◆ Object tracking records
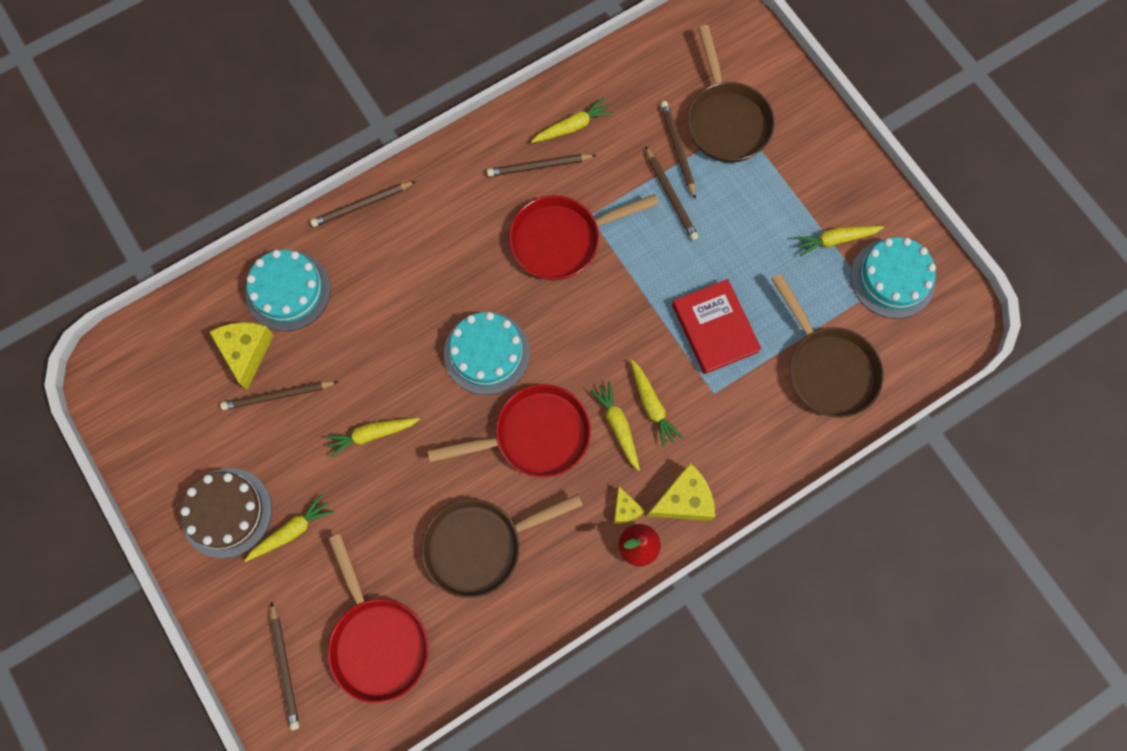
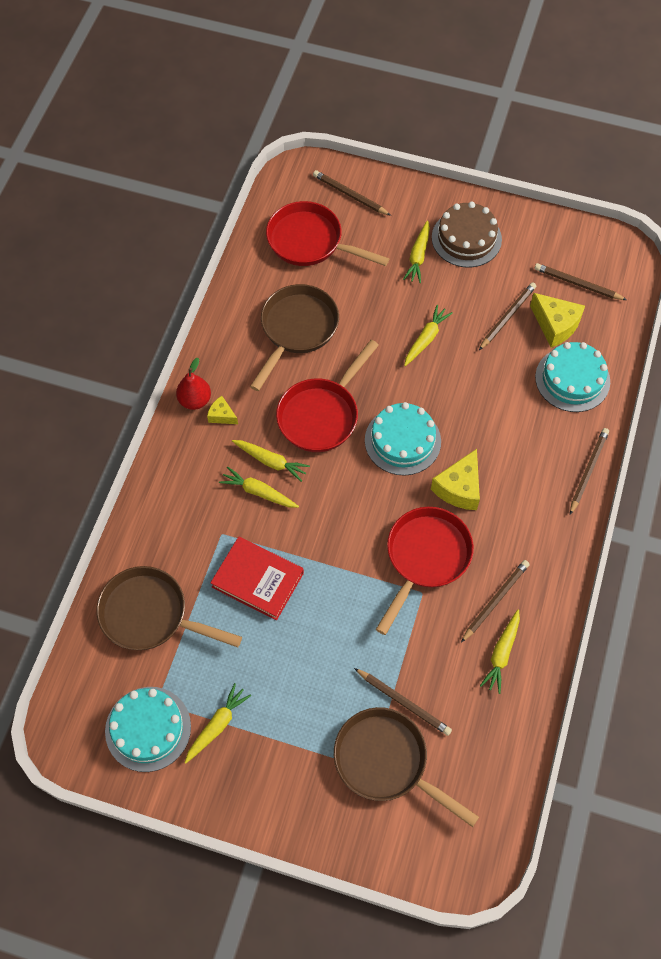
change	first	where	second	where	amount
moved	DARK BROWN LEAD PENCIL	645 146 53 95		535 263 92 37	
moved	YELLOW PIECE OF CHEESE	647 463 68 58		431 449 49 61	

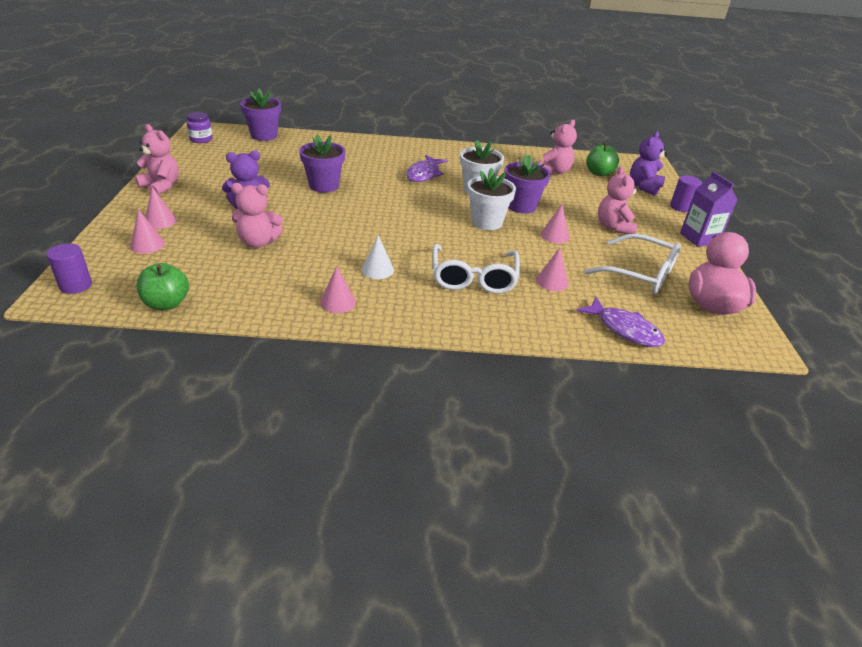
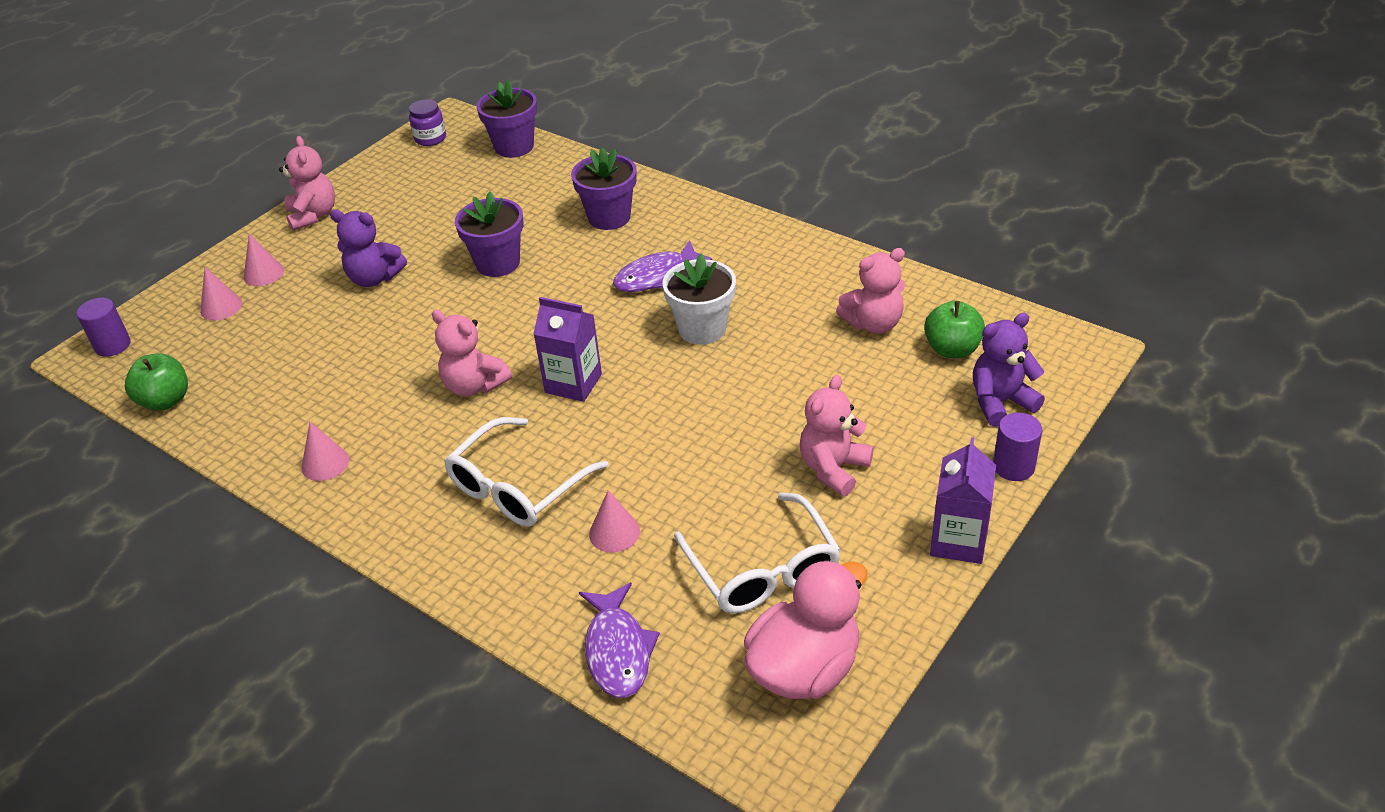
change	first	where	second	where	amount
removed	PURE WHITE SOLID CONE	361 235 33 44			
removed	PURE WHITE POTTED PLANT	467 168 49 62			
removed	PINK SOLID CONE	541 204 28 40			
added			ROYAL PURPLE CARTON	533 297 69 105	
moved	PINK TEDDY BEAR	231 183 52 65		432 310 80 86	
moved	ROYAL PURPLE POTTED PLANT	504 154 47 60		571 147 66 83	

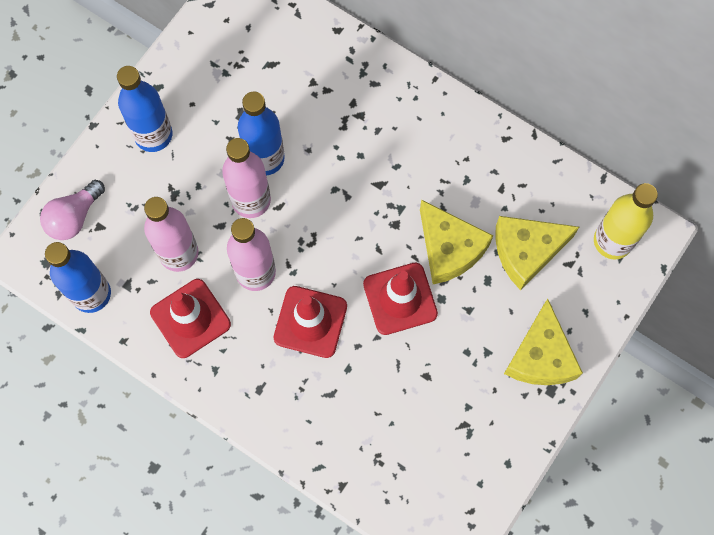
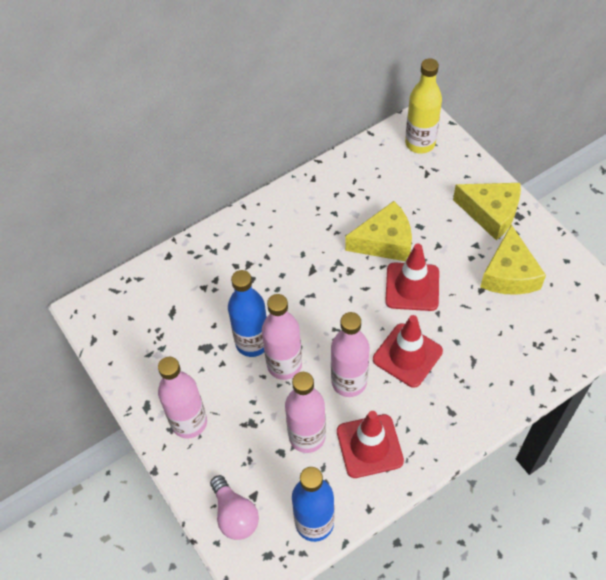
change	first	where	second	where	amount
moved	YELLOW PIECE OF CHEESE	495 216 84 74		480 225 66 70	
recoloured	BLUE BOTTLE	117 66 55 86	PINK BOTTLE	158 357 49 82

◆ Task goal
Could you return all the entries exactly as they appear, minus the pictures?

◆ Exercise solution
change	first	where	second	where	amount
moved	DARK BROWN LEAD PENCIL	645 146 53 95		535 263 92 37	
moved	YELLOW PIECE OF CHEESE	647 463 68 58		431 449 49 61	

change	first	where	second	where	amount
removed	PURE WHITE SOLID CONE	361 235 33 44			
removed	PURE WHITE POTTED PLANT	467 168 49 62			
removed	PINK SOLID CONE	541 204 28 40			
added			ROYAL PURPLE CARTON	533 297 69 105	
moved	PINK TEDDY BEAR	231 183 52 65		432 310 80 86	
moved	ROYAL PURPLE POTTED PLANT	504 154 47 60		571 147 66 83	

change	first	where	second	where	amount
moved	YELLOW PIECE OF CHEESE	495 216 84 74		480 225 66 70	
recoloured	BLUE BOTTLE	117 66 55 86	PINK BOTTLE	158 357 49 82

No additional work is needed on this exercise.